* TASK DATA *
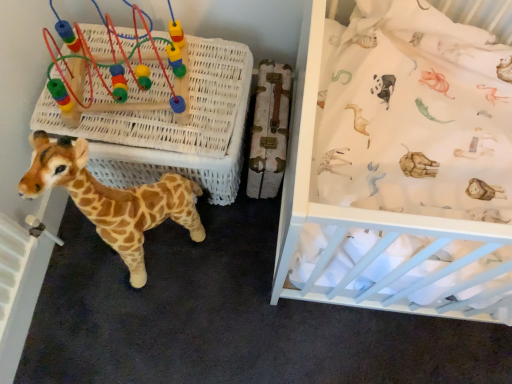
Find the location of a particular element. vacant area that is situated to the right of soft plush giraffe at lower left is located at coordinates (226, 260).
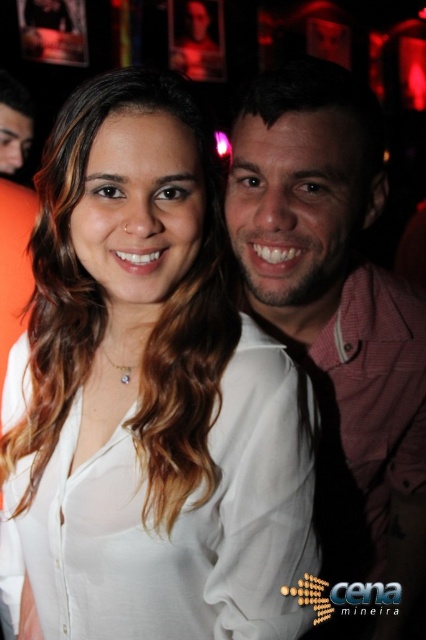
Question: Which point is farther from the camera taking this photo?

Choices:
 (A) (150, 113)
 (B) (362, 211)

Answer: (B)

Question: Among these objects, which one is nearest to the camera?

Choices:
 (A) white silky blouse at center
 (B) matte pink shirt at center

Answer: (A)

Question: Is white silky blouse at center wider than matte pink shirt at center?

Choices:
 (A) no
 (B) yes

Answer: (B)

Question: Which of the following is the closest to the observer?

Choices:
 (A) white silky blouse at center
 (B) matte pink shirt at center

Answer: (A)

Question: Does white silky blouse at center appear on the left side of matte pink shirt at center?

Choices:
 (A) no
 (B) yes

Answer: (B)

Question: Where is white silky blouse at center located in relation to matte pink shirt at center in the image?

Choices:
 (A) above
 (B) below

Answer: (A)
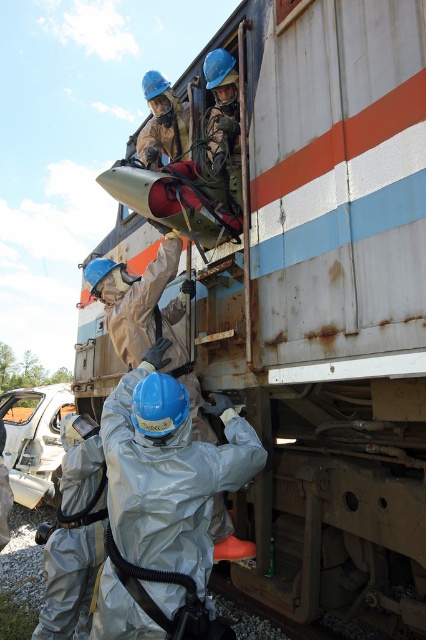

* AIM OF THE EXERCISE *
Lay out the listing as a Markdown table with the columns Row and Line, from the line with "Question: Among these" up to and including the last line of the listing. Number the rows, skip blank lines, and omit the pictures.

* REPLY TO THE EXERCISE *
| Row | Line |
|---|---|
| 1 | Question: Among these objects, which one is nearest to the camera? |
| 2 | Choices: |
| 3 |  (A) white silky blouse at center |
| 4 |  (B) matte pink shirt at center |
| 5 | Answer: (A) |
| 6 | Question: Is white silky blouse at center wider than matte pink shirt at center? |
| 7 | Choices: |
| 8 |  (A) no |
| 9 |  (B) yes |
| 10 | Answer: (B) |
| 11 | Question: Which of the following is the closest to the observer? |
| 12 | Choices: |
| 13 |  (A) white silky blouse at center |
| 14 |  (B) matte pink shirt at center |
| 15 | Answer: (A) |
| 16 | Question: Does white silky blouse at center appear on the left side of matte pink shirt at center? |
| 17 | Choices: |
| 18 |  (A) no |
| 19 |  (B) yes |
| 20 | Answer: (B) |
| 21 | Question: Where is white silky blouse at center located in relation to matte pink shirt at center in the image? |
| 22 | Choices: |
| 23 |  (A) above |
| 24 |  (B) below |
| 25 | Answer: (A) |